* **Your task**
Look through the data below, and copy each line that carries the word "Herz".

* **Source records**
* * * *

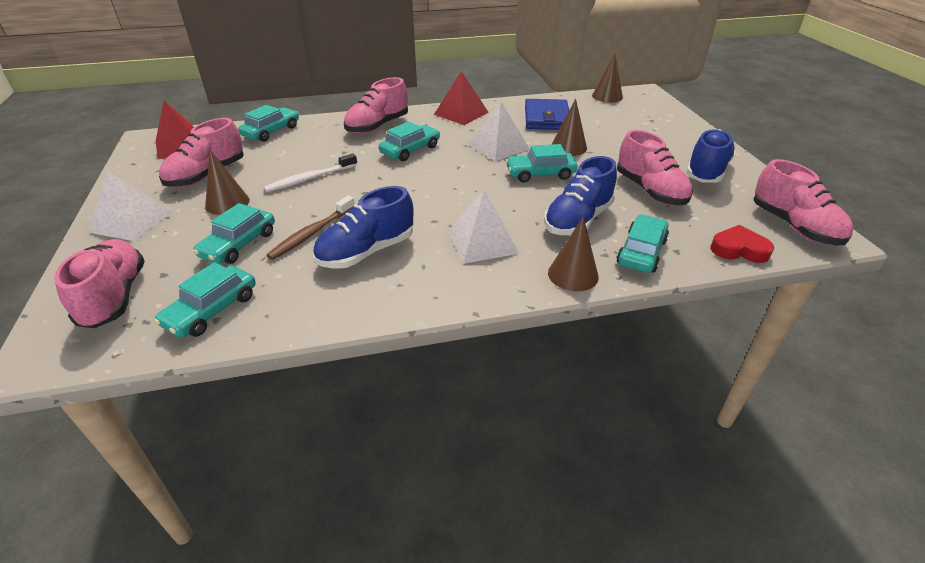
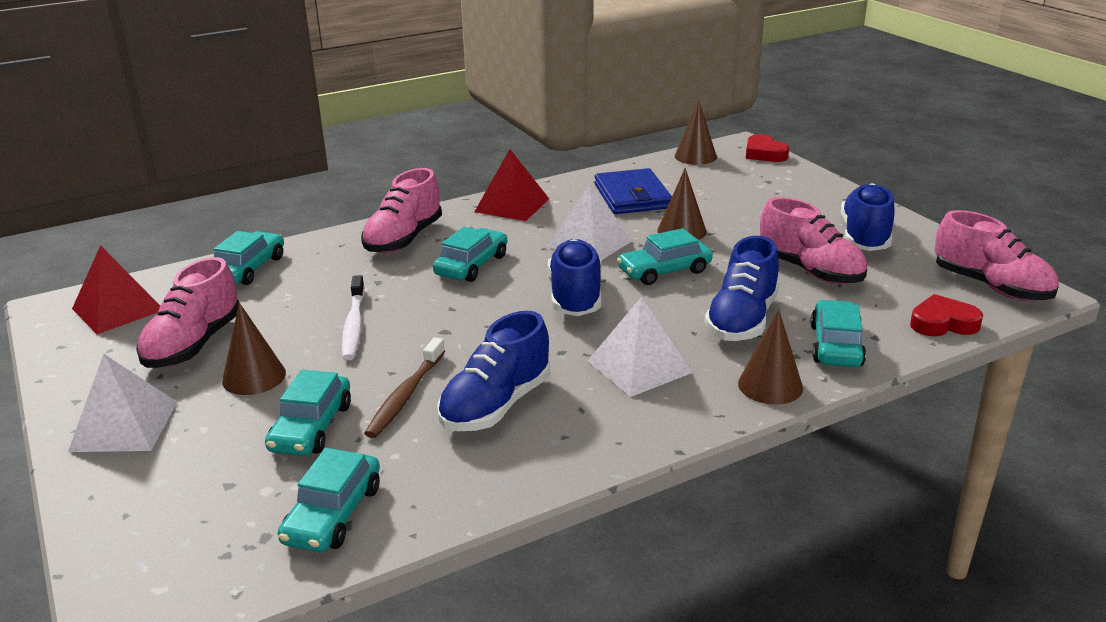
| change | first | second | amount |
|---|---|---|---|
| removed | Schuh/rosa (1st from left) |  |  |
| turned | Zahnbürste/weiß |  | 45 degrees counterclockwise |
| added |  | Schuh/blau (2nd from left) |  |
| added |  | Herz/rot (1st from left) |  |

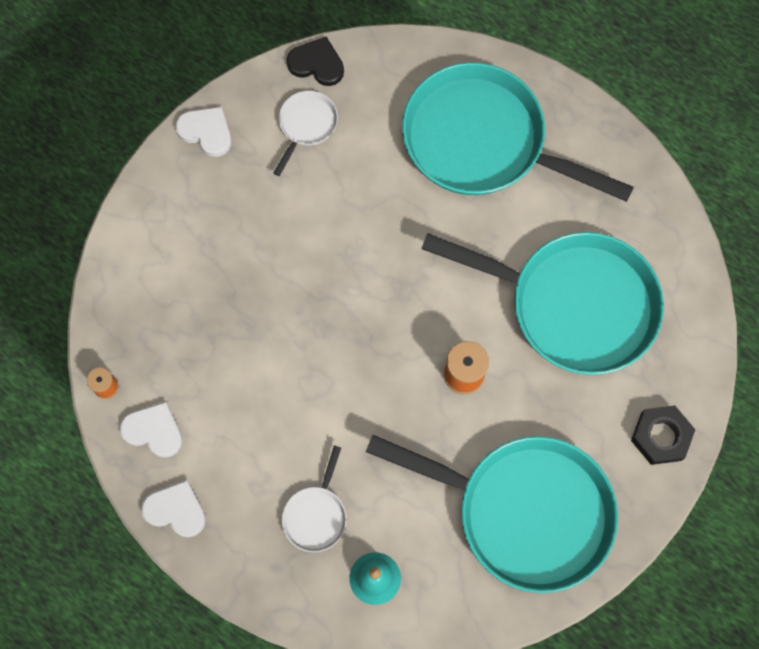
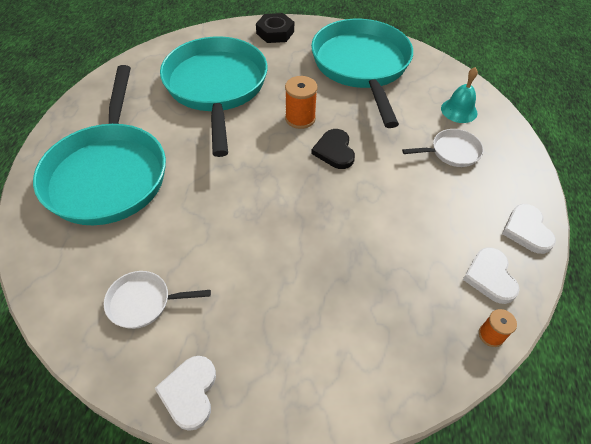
| change | first | second | amount |
|---|---|---|---|
| moved | Herz/schwarz |  |  |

* * * *

* **Task answer**
| added |  | Herz/rot (1st from left) |  |
| moved | Herz/schwarz |  |  |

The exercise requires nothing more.